● **Assignment**
Retype each record exactly; no pictures.

● **Records for the task**
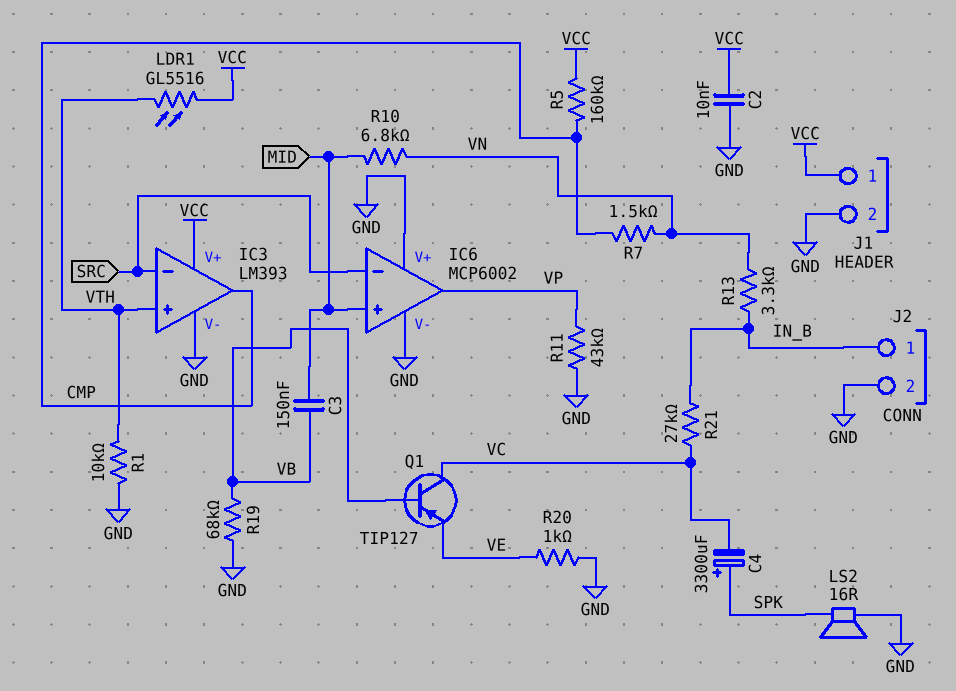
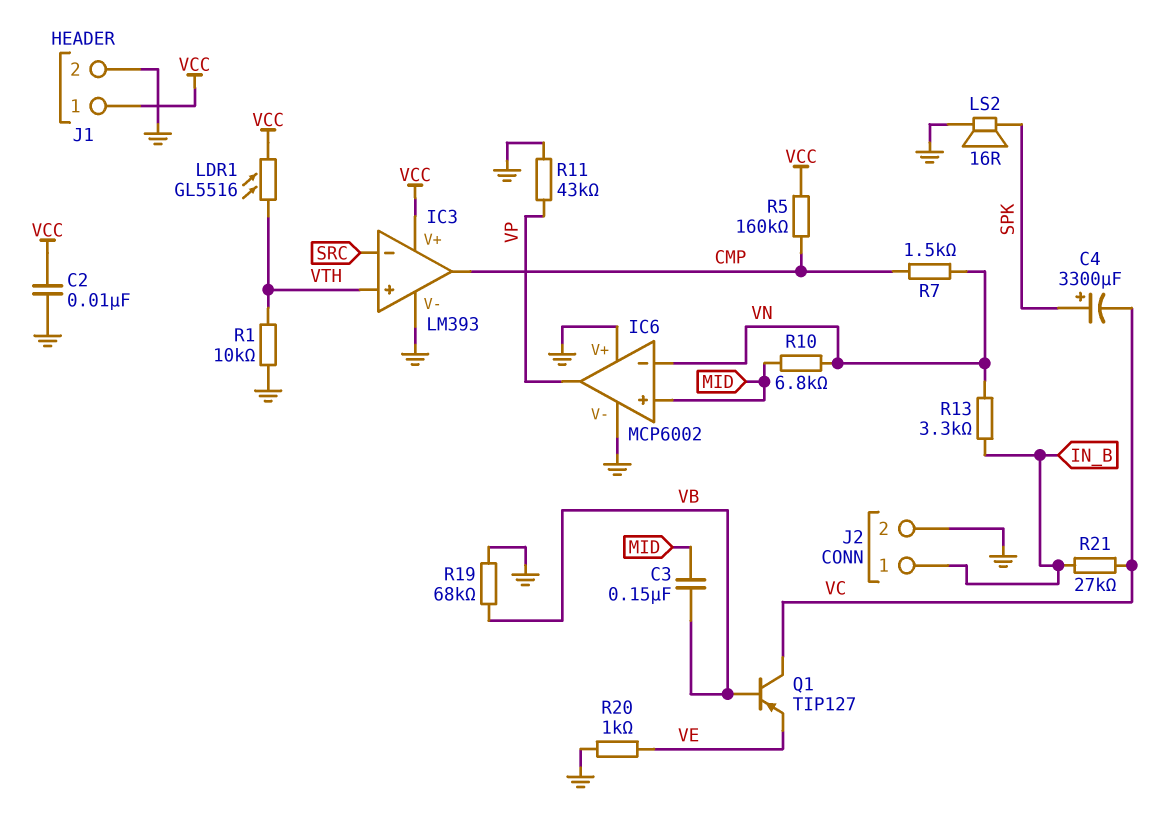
IC6 pin in-: SRC -> VN

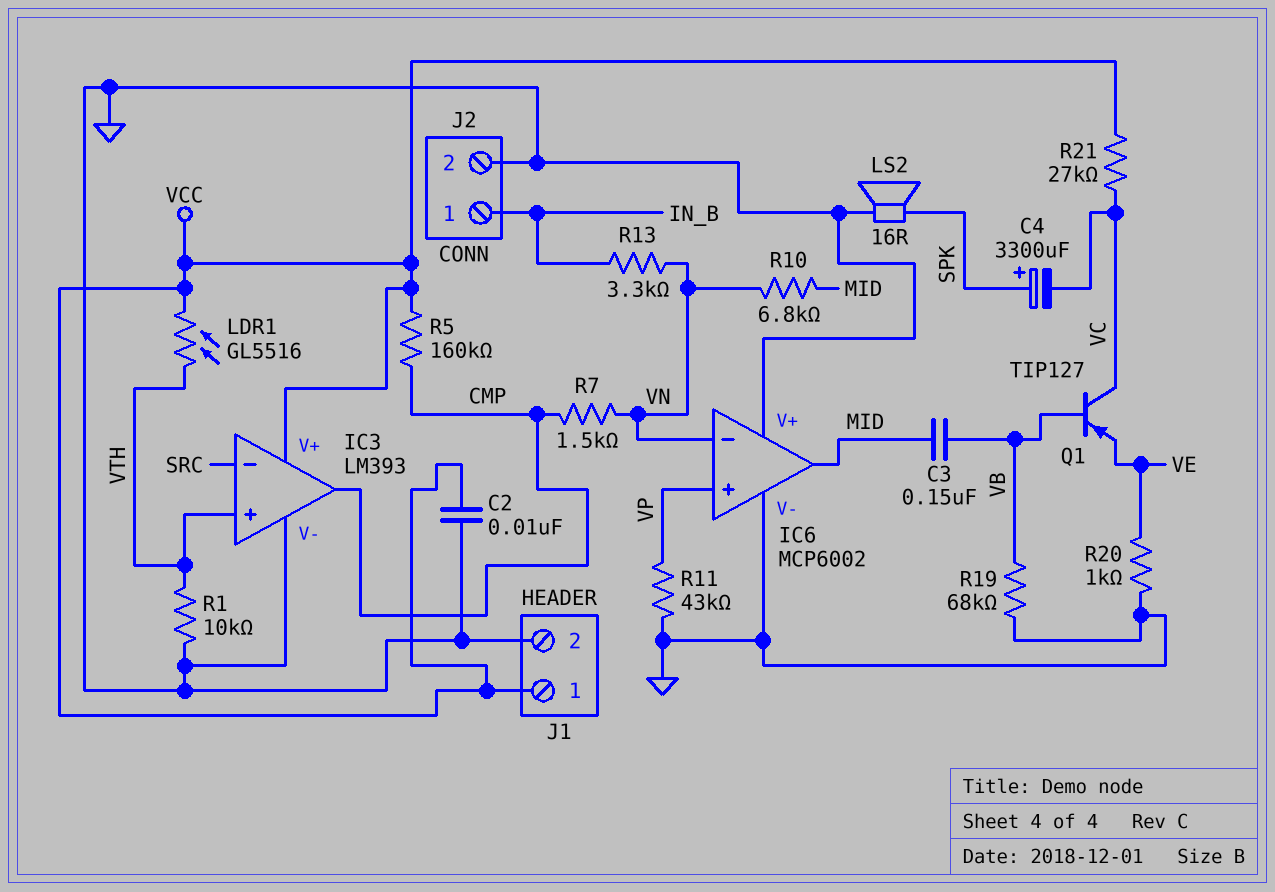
IC6 pin in+: MID -> VP
IC6 pin out: VP -> MID
R21: 27k (IN_B, VC) -> 27k (VC, VCC)

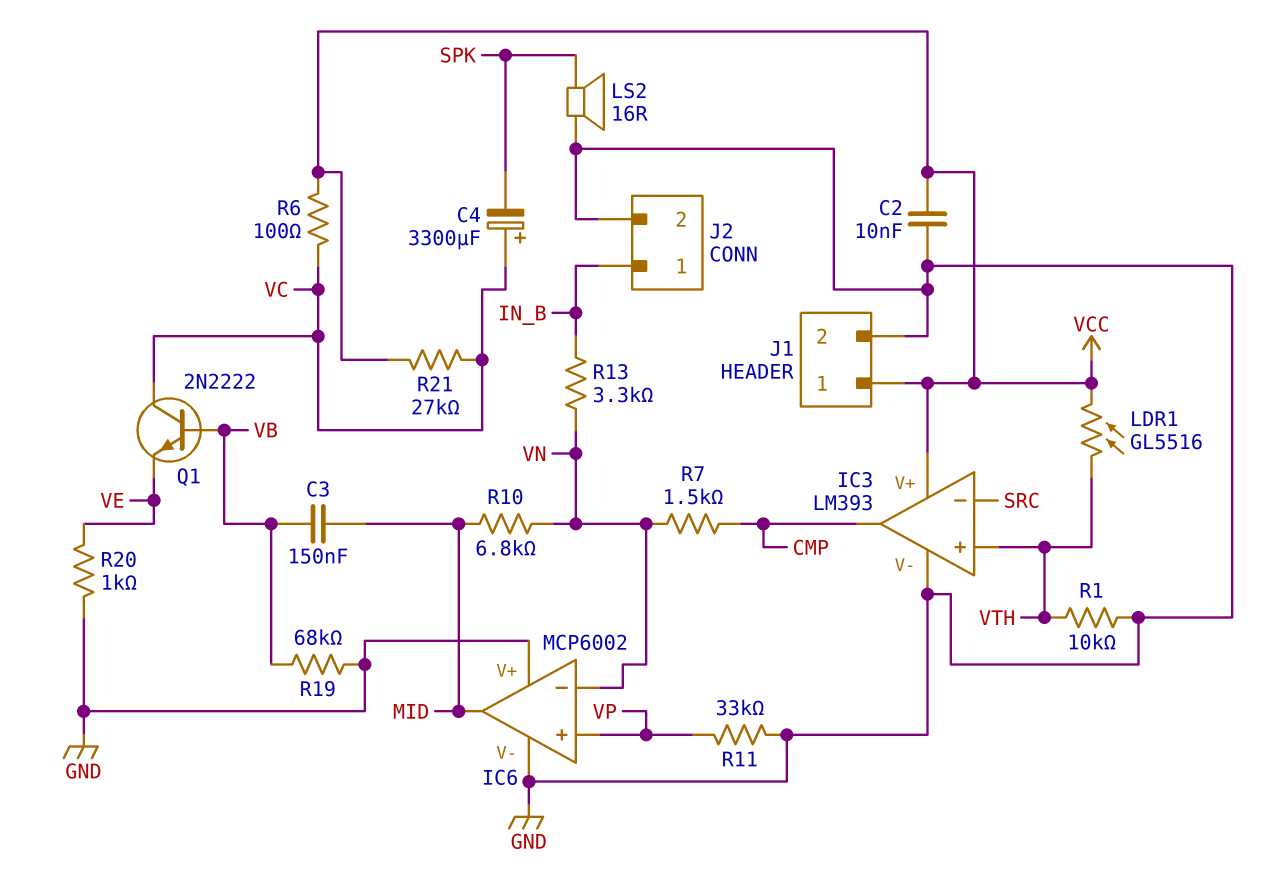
C4: 3300uF (plus SPK, minus VC) -> 3300uF (plus VC, minus SPK)
Q1: PNP TIP127 (B VB, C VC, E VE) -> NPN 2N2222 (B VB, C VC, E VE)
R5: 160k (CMP, VCC) -> none
R6: none -> 100 (VC, VCC)
R11: 43k (GND, VP) -> 33k (GND, VP)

● **Solution below**
IC6 pin in-: SRC -> VN

IC6 pin in+: MID -> VP
IC6 pin out: VP -> MID
R21: 27k (IN_B, VC) -> 27k (VC, VCC)

C4: 3300uF (plus SPK, minus VC) -> 3300uF (plus VC, minus SPK)
Q1: PNP TIP127 (B VB, C VC, E VE) -> NPN 2N2222 (B VB, C VC, E VE)
R5: 160k (CMP, VCC) -> none
R6: none -> 100 (VC, VCC)
R11: 43k (GND, VP) -> 33k (GND, VP)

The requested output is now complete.